[SOURCE DATA — start]

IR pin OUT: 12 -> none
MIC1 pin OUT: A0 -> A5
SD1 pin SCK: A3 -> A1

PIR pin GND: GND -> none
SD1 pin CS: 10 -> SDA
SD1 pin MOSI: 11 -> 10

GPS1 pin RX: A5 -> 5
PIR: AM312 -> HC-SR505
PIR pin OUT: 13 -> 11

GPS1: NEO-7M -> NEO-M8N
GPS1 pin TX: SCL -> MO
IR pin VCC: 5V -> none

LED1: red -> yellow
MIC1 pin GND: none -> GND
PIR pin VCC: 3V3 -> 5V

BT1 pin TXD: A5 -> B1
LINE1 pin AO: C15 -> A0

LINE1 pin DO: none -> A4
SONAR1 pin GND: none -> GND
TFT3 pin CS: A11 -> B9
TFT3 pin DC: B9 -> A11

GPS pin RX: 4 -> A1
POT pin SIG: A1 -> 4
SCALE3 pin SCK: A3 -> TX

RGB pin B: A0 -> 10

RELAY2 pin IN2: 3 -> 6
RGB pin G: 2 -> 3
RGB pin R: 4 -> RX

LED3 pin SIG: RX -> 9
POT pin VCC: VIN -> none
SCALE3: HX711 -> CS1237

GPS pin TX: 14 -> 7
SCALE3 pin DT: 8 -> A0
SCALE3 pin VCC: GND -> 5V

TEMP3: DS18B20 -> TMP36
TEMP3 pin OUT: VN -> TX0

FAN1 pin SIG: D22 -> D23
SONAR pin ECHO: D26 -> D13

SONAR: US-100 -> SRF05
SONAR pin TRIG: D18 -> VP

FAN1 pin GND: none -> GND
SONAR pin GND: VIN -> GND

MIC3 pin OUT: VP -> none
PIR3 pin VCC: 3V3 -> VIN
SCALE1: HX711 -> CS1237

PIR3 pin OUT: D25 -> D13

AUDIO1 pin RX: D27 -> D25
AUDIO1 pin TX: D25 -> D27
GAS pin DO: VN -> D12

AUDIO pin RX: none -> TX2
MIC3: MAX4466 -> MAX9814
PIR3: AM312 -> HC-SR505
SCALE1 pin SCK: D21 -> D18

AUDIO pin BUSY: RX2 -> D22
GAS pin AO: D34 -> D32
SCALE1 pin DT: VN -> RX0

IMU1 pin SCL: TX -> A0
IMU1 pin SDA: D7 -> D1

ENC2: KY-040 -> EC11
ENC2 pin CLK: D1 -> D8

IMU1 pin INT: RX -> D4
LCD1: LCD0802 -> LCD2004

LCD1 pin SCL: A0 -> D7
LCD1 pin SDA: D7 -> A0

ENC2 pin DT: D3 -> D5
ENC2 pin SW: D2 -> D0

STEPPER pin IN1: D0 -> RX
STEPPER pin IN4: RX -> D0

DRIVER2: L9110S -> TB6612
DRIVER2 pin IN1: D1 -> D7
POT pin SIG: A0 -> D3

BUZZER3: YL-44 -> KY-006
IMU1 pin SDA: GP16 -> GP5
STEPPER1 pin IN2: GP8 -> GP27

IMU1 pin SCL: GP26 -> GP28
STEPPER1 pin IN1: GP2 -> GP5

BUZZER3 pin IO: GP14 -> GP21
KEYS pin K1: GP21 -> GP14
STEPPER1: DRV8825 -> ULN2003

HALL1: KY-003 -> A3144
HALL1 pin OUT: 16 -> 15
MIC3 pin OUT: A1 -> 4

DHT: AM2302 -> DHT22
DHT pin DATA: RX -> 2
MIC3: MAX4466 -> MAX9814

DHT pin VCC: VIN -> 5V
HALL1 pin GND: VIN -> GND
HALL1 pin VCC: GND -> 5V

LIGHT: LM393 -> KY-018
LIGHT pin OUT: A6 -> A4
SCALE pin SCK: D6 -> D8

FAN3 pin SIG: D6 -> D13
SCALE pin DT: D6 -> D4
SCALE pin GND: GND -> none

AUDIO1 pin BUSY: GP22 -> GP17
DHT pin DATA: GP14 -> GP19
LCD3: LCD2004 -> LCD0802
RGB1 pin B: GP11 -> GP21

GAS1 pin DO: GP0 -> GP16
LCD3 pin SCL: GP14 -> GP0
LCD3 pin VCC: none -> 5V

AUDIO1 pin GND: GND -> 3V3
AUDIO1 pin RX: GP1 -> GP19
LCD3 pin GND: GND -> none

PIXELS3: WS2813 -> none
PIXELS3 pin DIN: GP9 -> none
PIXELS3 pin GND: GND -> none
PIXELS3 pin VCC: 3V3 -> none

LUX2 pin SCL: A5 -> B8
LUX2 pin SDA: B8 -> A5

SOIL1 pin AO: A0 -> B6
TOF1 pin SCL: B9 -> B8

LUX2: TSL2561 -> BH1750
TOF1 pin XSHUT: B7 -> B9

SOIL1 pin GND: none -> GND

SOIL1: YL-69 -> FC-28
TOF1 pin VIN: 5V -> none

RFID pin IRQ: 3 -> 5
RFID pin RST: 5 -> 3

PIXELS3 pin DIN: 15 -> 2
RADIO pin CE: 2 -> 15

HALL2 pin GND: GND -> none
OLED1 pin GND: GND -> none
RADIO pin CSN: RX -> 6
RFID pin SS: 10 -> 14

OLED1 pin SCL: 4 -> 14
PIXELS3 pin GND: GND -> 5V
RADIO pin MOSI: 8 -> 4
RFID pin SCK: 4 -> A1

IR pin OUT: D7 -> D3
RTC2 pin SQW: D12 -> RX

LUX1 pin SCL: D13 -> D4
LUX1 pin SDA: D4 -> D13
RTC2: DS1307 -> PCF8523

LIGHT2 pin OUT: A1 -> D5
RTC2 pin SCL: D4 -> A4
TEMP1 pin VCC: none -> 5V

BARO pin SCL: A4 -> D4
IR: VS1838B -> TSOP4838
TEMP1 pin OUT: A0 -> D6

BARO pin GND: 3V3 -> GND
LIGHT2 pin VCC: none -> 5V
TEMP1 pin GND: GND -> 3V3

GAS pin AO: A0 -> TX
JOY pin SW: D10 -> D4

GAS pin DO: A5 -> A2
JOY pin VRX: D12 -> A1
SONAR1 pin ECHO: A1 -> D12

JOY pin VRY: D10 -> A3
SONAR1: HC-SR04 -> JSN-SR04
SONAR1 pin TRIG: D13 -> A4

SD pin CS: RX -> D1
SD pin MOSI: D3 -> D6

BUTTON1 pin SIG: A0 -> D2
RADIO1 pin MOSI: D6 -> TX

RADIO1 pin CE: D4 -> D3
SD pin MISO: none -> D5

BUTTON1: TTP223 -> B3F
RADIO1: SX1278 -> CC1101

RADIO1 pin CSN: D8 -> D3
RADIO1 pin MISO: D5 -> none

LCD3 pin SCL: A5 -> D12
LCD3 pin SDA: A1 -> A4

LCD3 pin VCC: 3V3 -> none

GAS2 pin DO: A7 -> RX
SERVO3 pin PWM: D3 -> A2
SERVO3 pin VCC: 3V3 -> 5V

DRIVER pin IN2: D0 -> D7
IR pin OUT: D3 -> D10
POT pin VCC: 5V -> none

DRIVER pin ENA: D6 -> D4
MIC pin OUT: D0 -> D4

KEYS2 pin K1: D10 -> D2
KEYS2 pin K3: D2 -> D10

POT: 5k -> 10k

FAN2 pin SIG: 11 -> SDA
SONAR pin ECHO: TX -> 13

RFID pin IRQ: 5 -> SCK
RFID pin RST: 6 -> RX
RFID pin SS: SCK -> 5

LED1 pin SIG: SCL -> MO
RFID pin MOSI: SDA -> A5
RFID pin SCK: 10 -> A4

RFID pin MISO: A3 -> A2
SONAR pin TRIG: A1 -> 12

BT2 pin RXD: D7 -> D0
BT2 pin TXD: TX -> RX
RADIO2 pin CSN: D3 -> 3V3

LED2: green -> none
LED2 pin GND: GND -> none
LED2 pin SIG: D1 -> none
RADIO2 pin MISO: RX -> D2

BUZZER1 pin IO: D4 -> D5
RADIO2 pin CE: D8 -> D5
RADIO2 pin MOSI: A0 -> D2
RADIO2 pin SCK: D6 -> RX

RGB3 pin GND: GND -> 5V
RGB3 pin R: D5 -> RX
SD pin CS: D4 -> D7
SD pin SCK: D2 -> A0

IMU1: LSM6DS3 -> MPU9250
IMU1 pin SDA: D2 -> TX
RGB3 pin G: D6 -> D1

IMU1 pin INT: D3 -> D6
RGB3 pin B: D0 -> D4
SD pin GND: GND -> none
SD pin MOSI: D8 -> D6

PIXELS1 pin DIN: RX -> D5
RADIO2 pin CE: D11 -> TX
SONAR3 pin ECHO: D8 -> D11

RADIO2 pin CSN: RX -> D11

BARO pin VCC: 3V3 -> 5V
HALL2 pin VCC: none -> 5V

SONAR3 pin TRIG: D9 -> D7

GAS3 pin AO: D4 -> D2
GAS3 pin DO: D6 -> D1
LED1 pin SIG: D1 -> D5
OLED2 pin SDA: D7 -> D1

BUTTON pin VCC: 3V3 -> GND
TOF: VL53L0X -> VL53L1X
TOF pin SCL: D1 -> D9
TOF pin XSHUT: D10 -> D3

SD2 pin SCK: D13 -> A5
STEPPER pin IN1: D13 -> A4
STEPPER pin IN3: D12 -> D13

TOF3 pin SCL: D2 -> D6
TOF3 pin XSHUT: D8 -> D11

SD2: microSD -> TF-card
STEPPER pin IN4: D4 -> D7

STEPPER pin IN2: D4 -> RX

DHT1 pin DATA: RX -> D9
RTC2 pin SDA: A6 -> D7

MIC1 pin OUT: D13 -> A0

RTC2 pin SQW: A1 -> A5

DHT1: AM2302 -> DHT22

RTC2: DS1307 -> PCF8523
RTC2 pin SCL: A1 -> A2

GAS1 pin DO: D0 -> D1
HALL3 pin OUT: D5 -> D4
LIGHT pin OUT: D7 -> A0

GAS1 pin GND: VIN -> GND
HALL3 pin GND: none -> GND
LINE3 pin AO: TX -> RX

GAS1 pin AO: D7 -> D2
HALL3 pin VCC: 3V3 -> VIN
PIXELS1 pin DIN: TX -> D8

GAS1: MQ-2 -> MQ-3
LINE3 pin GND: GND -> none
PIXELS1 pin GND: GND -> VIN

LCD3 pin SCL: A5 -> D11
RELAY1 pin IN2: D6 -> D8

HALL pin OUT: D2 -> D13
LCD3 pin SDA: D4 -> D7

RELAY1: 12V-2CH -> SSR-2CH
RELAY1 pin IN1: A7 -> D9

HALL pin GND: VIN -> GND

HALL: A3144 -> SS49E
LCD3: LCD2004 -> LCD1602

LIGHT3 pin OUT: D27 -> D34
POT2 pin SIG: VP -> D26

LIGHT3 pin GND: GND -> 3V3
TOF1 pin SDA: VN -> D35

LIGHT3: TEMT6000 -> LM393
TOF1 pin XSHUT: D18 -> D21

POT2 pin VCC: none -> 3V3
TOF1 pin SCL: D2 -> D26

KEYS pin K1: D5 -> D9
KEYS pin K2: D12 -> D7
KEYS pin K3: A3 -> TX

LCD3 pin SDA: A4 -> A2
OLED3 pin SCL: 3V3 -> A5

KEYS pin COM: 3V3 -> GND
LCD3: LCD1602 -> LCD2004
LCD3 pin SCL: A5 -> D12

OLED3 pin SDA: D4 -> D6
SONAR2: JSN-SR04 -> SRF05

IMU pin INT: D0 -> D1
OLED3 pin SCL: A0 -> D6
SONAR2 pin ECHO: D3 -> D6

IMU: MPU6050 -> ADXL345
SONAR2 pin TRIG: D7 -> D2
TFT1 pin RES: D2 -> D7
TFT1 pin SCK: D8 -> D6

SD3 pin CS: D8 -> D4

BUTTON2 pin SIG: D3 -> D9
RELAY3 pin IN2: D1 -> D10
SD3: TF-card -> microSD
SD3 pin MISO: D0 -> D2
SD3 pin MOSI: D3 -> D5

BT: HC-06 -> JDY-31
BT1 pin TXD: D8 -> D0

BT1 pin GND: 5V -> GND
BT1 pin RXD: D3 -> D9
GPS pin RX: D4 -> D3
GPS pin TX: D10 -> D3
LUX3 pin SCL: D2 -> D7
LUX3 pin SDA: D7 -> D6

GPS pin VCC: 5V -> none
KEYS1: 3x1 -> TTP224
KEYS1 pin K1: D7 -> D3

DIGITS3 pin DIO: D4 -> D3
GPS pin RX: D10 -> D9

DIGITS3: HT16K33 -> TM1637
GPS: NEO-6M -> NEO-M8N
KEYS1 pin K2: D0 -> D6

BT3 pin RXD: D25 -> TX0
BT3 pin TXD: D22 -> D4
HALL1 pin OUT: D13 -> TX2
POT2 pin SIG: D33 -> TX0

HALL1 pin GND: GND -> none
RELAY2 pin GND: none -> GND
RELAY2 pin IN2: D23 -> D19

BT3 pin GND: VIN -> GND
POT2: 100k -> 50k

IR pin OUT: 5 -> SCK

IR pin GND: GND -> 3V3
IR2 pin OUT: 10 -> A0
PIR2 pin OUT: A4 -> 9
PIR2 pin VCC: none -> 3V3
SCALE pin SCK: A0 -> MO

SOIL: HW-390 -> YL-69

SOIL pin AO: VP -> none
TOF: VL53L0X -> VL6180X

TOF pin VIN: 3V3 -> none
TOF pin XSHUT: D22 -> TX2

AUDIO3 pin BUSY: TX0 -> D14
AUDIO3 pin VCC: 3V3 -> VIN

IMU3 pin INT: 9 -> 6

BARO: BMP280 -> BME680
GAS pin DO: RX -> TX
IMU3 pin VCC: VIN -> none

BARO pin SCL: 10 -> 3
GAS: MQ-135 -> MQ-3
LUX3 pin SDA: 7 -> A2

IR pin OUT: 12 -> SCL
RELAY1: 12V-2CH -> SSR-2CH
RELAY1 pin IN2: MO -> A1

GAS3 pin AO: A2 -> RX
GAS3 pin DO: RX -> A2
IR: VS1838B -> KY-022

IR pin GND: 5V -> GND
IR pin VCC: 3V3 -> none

[SOURCE DATA — finish]

» EXERCISE DIRECTIONS
Up to and including the line with "LED1: red -> yellow", please return the records exactly, beginning from their first line.

» WRITTEN ANSWER
IR pin OUT: 12 -> none
MIC1 pin OUT: A0 -> A5
SD1 pin SCK: A3 -> A1

PIR pin GND: GND -> none
SD1 pin CS: 10 -> SDA
SD1 pin MOSI: 11 -> 10

GPS1 pin RX: A5 -> 5
PIR: AM312 -> HC-SR505
PIR pin OUT: 13 -> 11

GPS1: NEO-7M -> NEO-M8N
GPS1 pin TX: SCL -> MO
IR pin VCC: 5V -> none

LED1: red -> yellow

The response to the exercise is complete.